=== WHAT THIS TASK INVOLVES ===
Please repeat, exactly as written, every line from the one containing "C2: 22pF (GND, U1/XIN) -> 56pF (GND, U1/XIN)" through the last line of the records, both included, and leave out any pictures.

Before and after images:
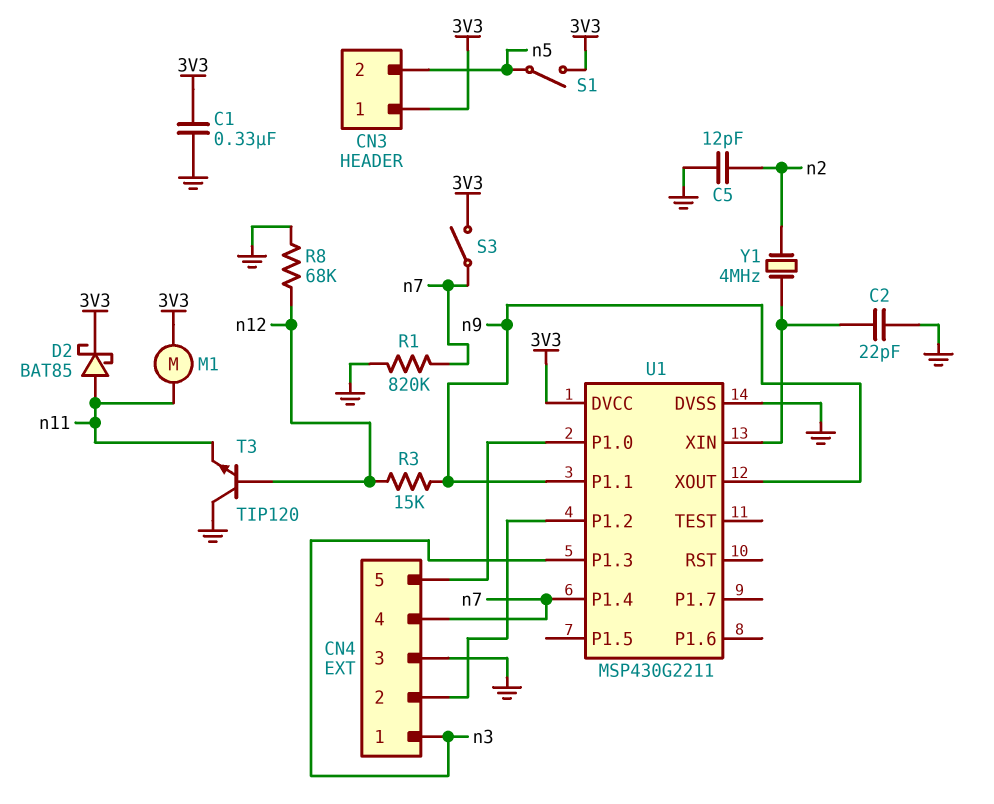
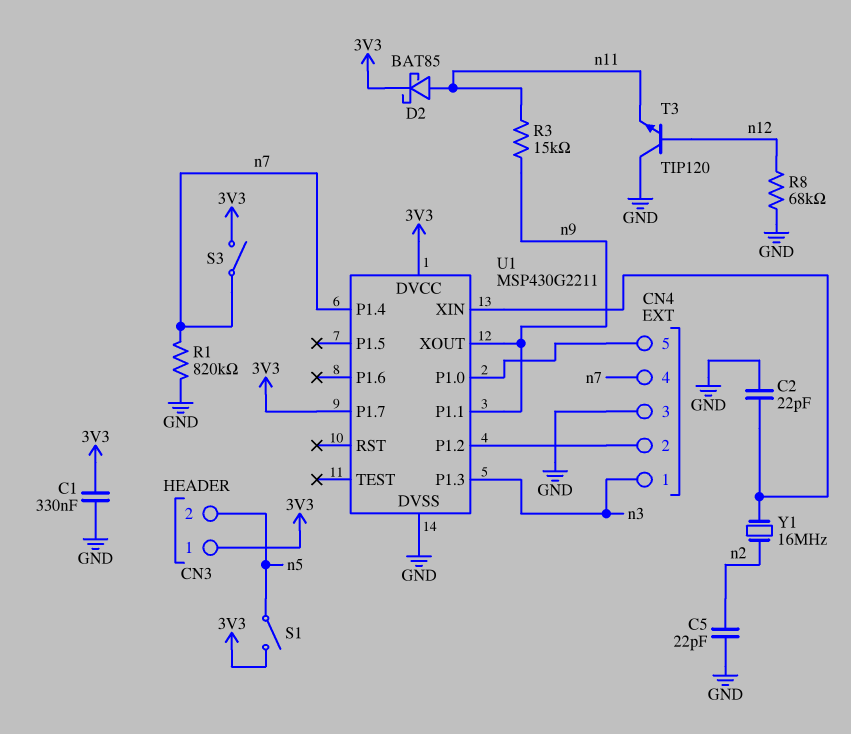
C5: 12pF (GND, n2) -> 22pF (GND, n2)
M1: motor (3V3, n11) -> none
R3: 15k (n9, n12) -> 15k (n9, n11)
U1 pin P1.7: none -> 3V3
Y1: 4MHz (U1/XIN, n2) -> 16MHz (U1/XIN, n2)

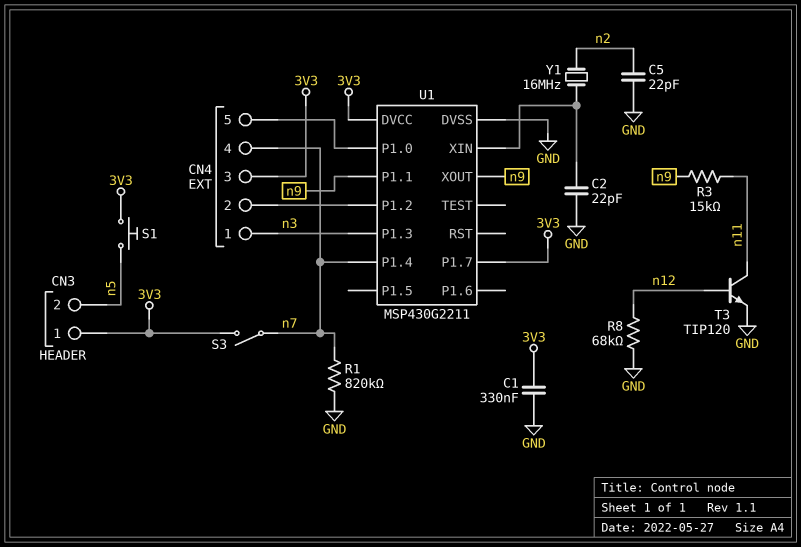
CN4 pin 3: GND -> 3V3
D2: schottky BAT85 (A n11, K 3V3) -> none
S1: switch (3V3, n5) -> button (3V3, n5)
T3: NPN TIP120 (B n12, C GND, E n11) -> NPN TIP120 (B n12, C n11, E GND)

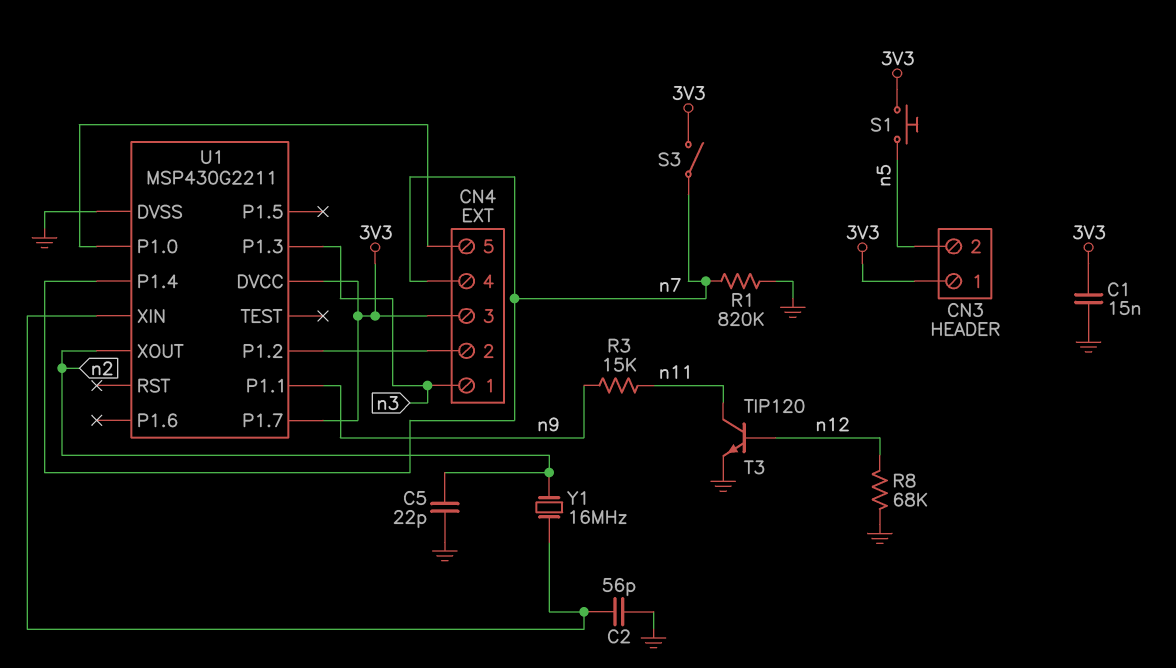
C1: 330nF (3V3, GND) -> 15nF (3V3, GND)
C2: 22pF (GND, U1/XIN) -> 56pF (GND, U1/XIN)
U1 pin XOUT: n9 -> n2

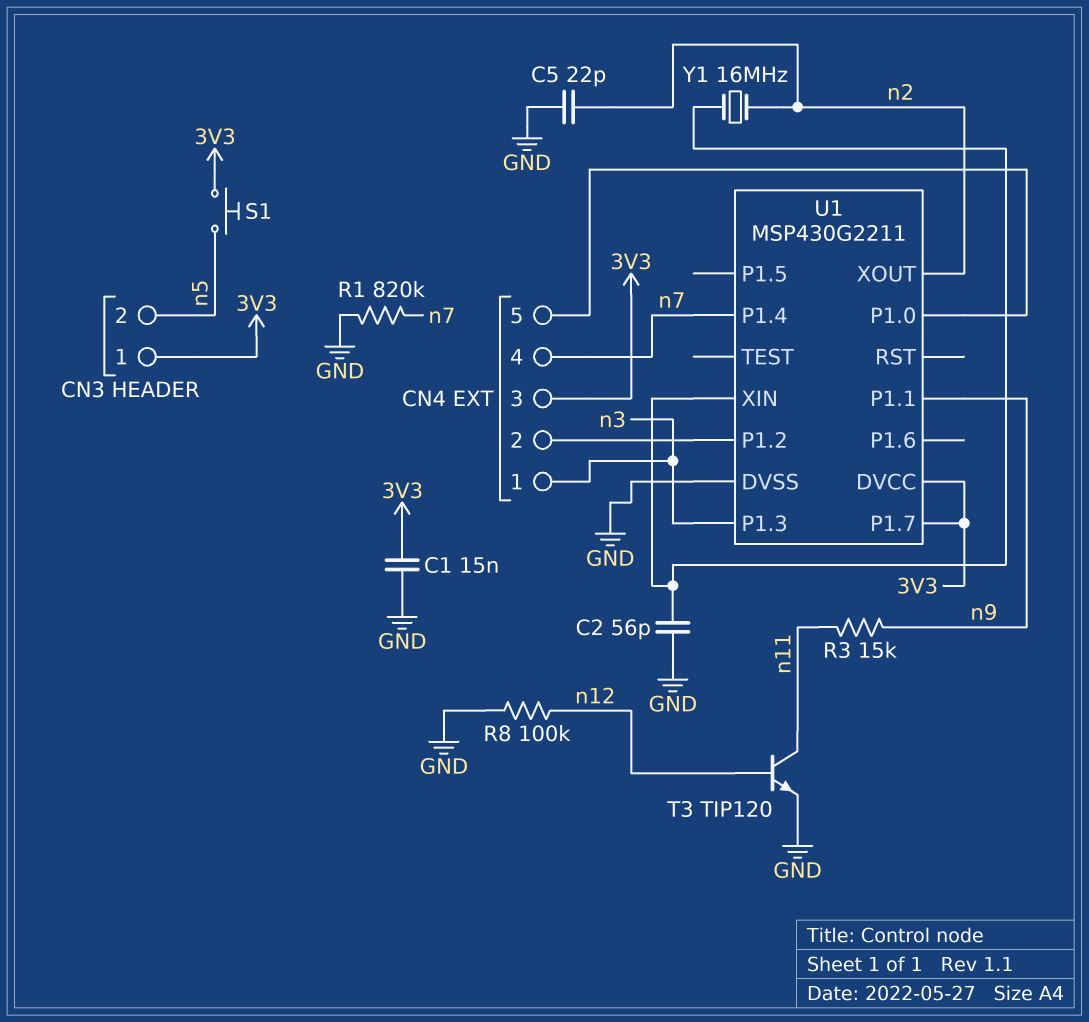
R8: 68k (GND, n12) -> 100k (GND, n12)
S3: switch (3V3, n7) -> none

=== RESULT FOR THIS TASK ===
C2: 22pF (GND, U1/XIN) -> 56pF (GND, U1/XIN)
U1 pin XOUT: n9 -> n2

R8: 68k (GND, n12) -> 100k (GND, n12)
S3: switch (3V3, n7) -> none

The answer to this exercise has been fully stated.